• _Work instruction_
Please repeat the data exactly. Any picture in it stays out.

__________

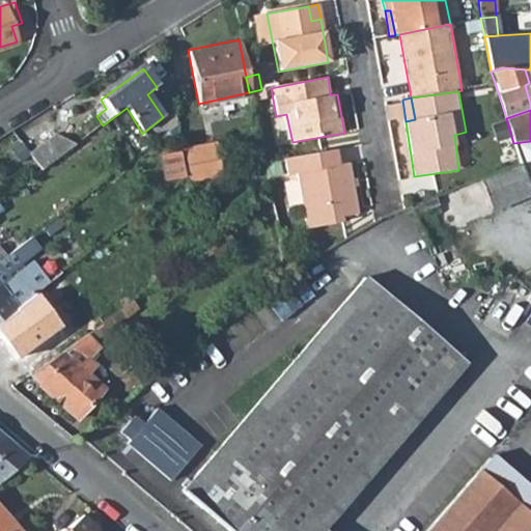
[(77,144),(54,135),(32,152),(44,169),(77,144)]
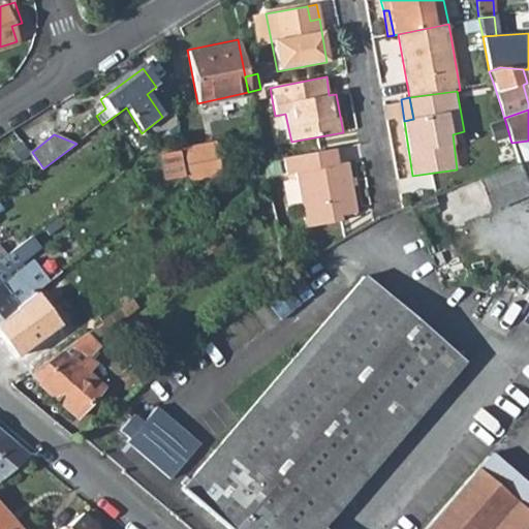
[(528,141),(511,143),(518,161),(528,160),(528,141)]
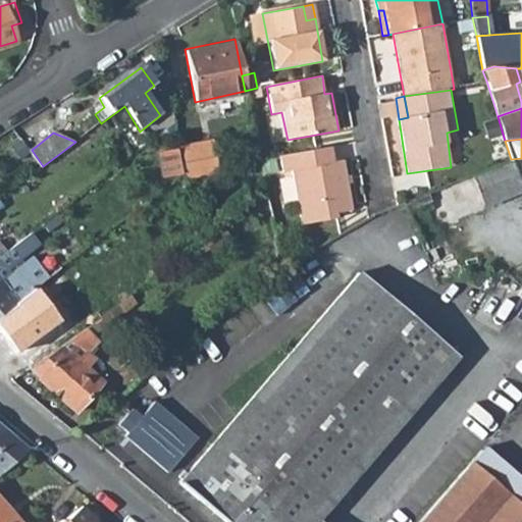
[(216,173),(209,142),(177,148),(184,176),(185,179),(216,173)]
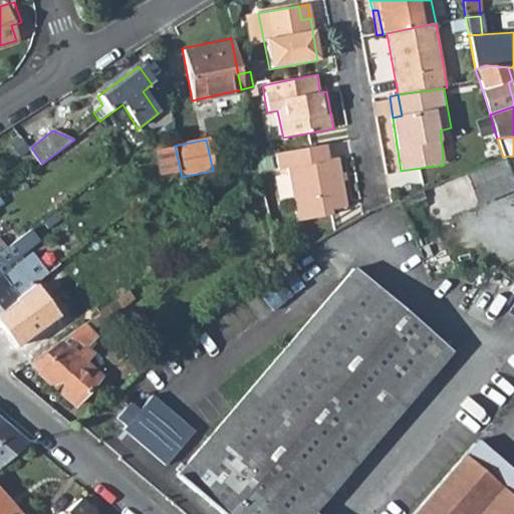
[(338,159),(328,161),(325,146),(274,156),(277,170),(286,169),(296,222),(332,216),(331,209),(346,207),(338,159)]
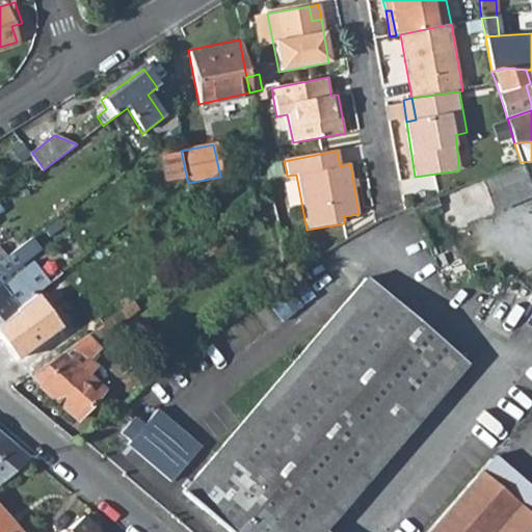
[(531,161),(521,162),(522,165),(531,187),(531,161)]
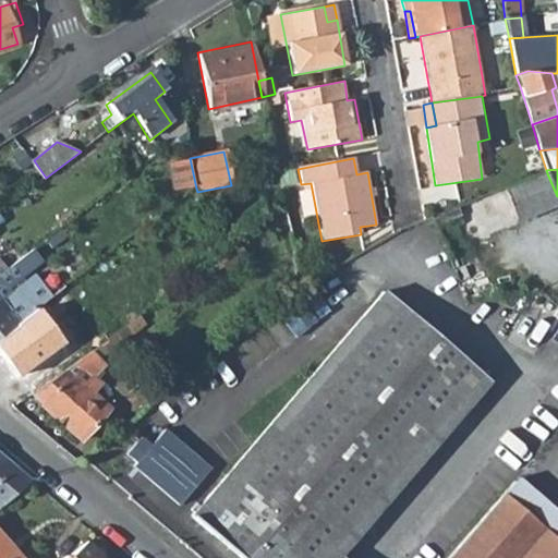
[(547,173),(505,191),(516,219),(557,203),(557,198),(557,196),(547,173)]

__________

• _Solution_
[(77,144),(54,135),(32,152),(44,169),(77,144)]
[(528,141),(511,143),(518,161),(528,160),(528,141)]
[(216,173),(209,142),(177,148),(184,176),(185,179),(216,173)]
[(338,159),(328,161),(325,146),(274,156),(277,170),(286,169),(296,222),(332,216),(331,209),(346,207),(338,159)]
[(531,161),(521,162),(522,165),(531,187),(531,161)]
[(547,173),(505,191),(516,219),(557,203),(557,198),(557,196),(547,173)]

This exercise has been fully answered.